Segment Start: Records provided

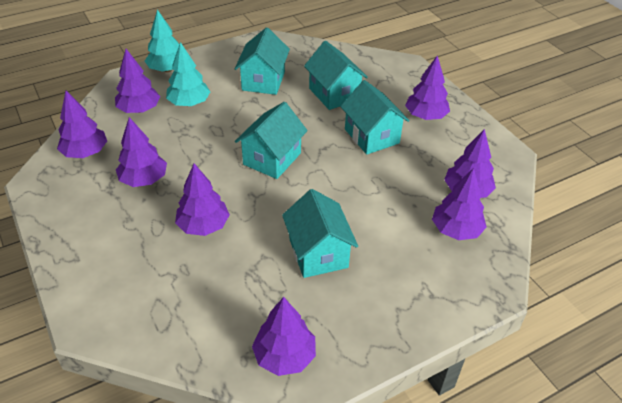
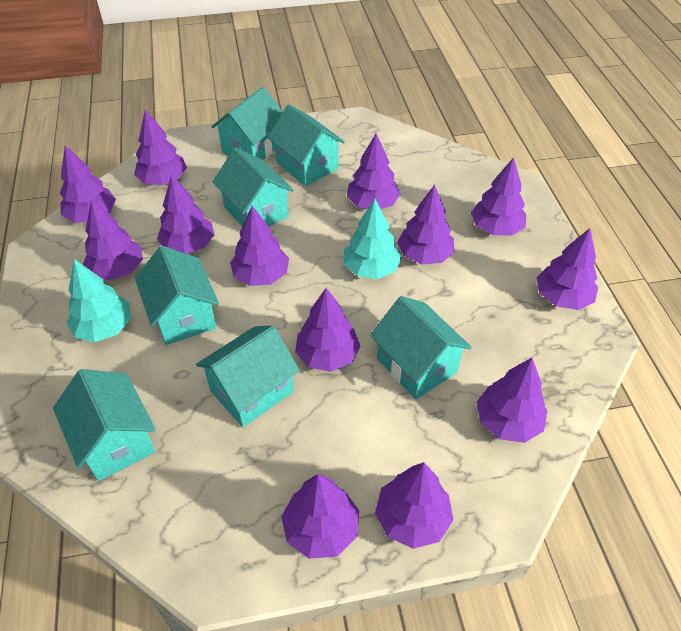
purple tree: 8 -> 13
turquoise house: 5 -> 7

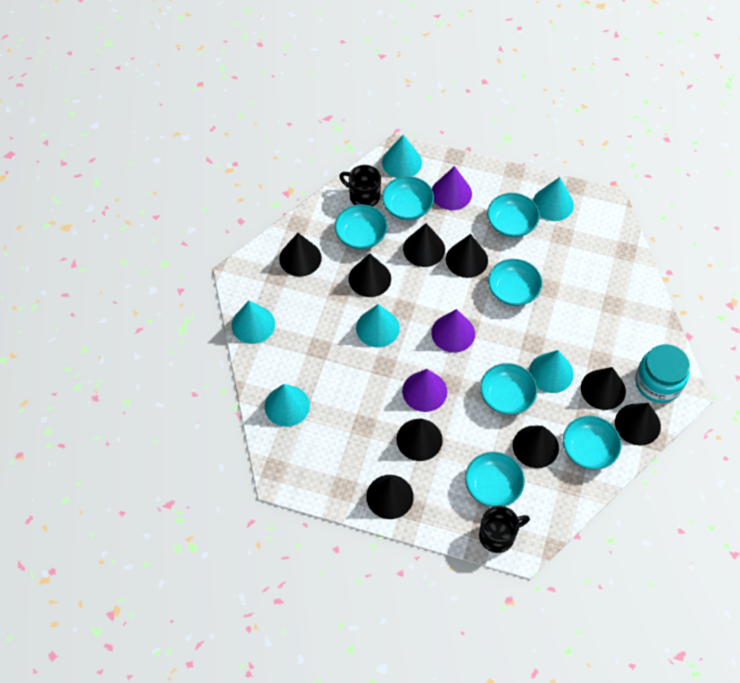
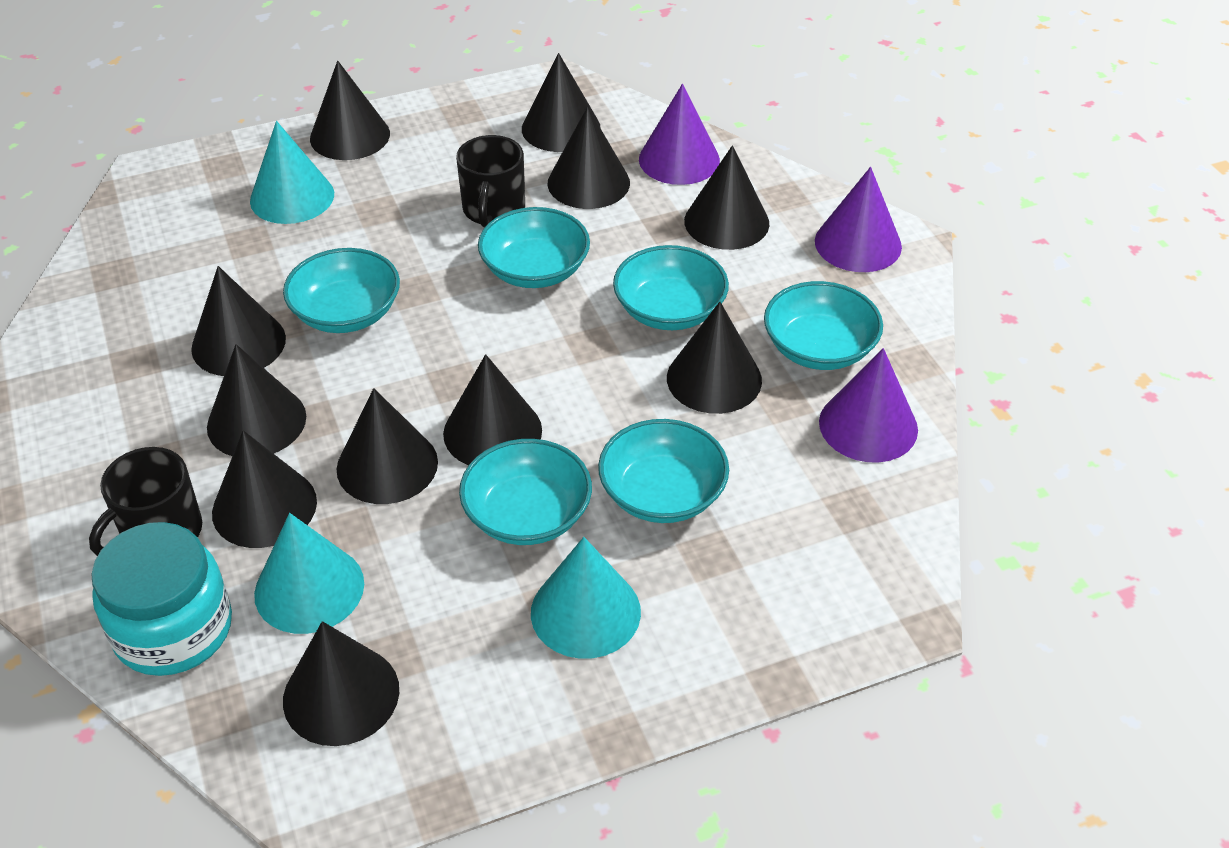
black cone: 9 -> 11
turquoise bowl: 7 -> 6
turquoise cone: 6 -> 3

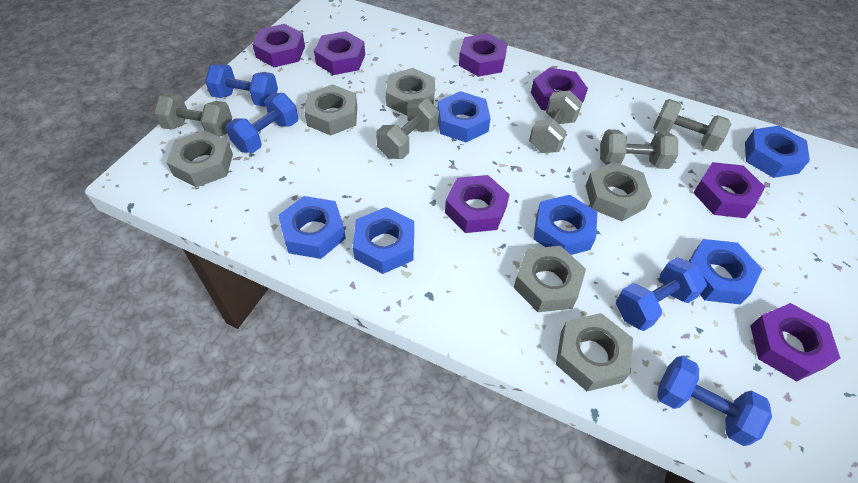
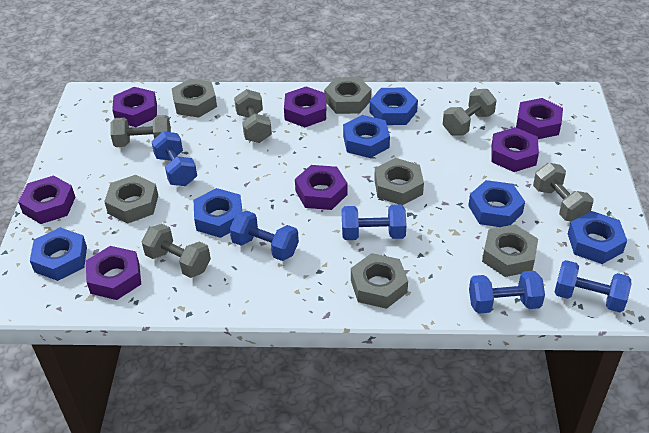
blue dumbbell: 4 -> 5

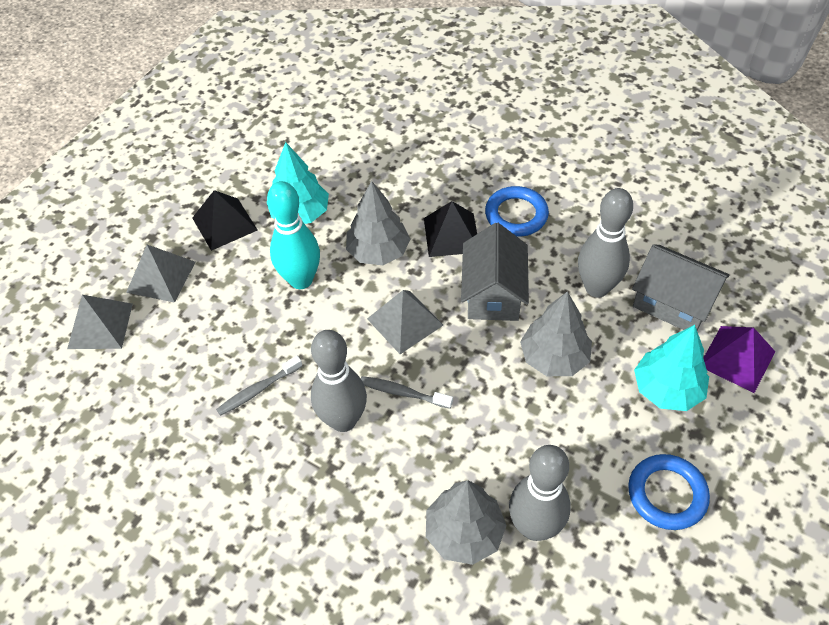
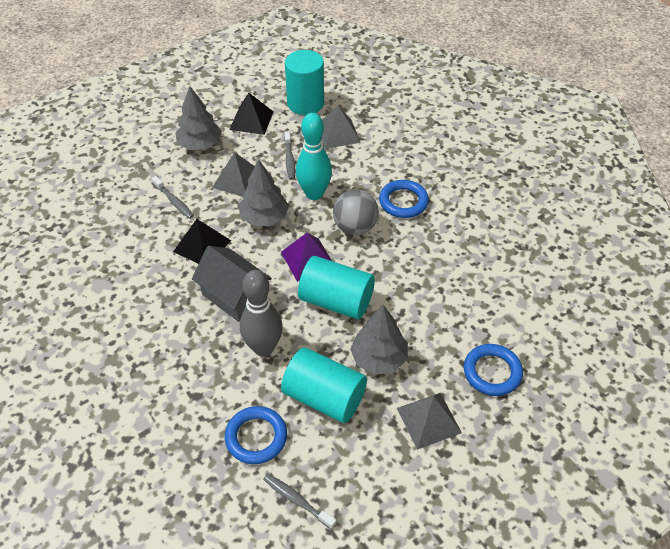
blue ring: 2 -> 3
grey ball: 0 -> 1
grey bowling pin: 3 -> 1
grey house: 2 -> 1
grey toothbrush: 2 -> 3
turquoise cylinder: 0 -> 3
turquoise tree: 2 -> 0

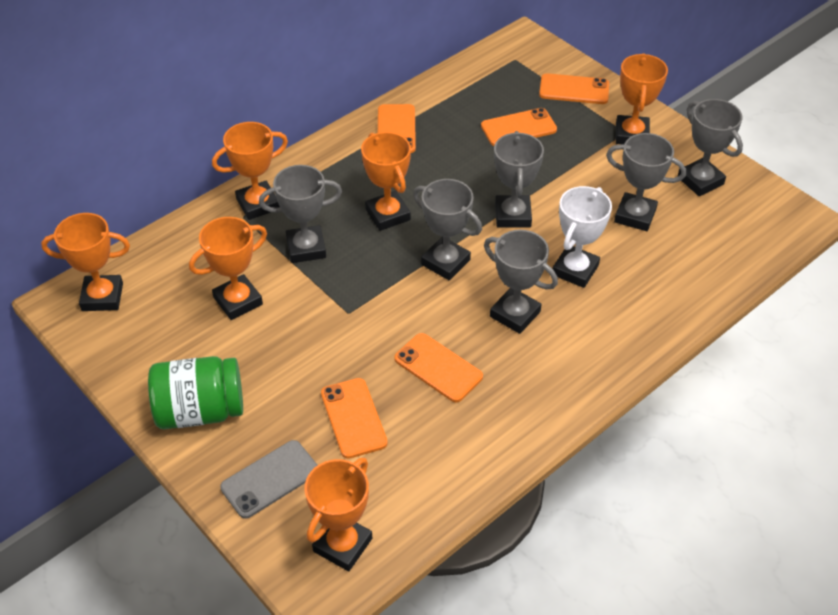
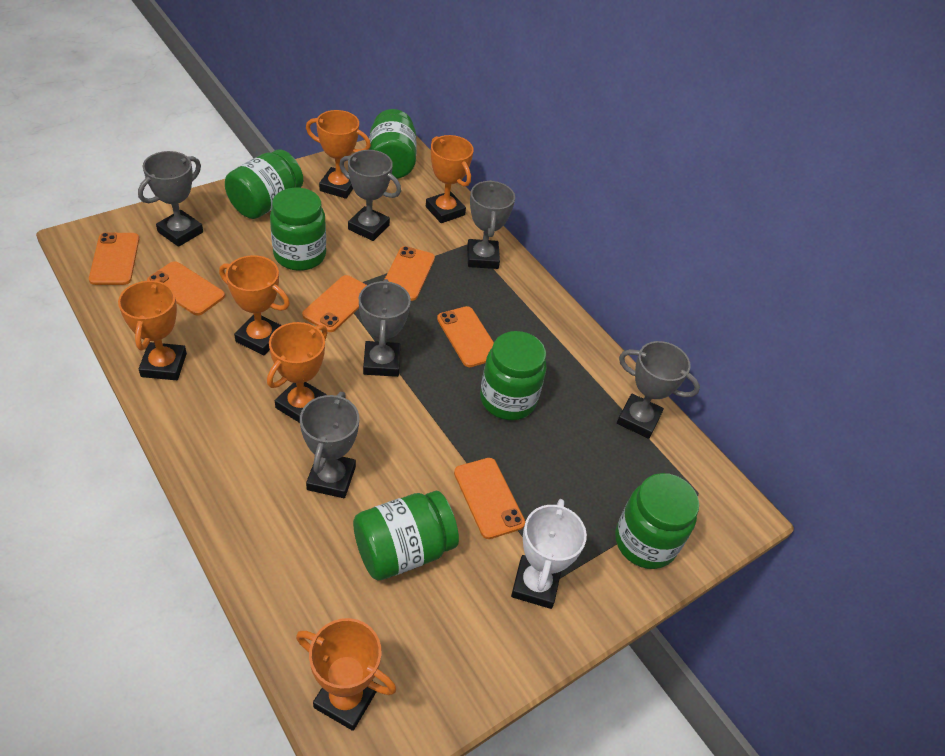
green jar: 1 -> 6
grey phone: 1 -> 0
orange phone: 5 -> 6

Segment End: Records provided

Task objective: Scan the data above for the string "turquoise". Copy every line in which it appears.

Exercise answer:
turquoise house: 5 -> 7
turquoise bowl: 7 -> 6
turquoise cone: 6 -> 3
turquoise cylinder: 0 -> 3
turquoise tree: 2 -> 0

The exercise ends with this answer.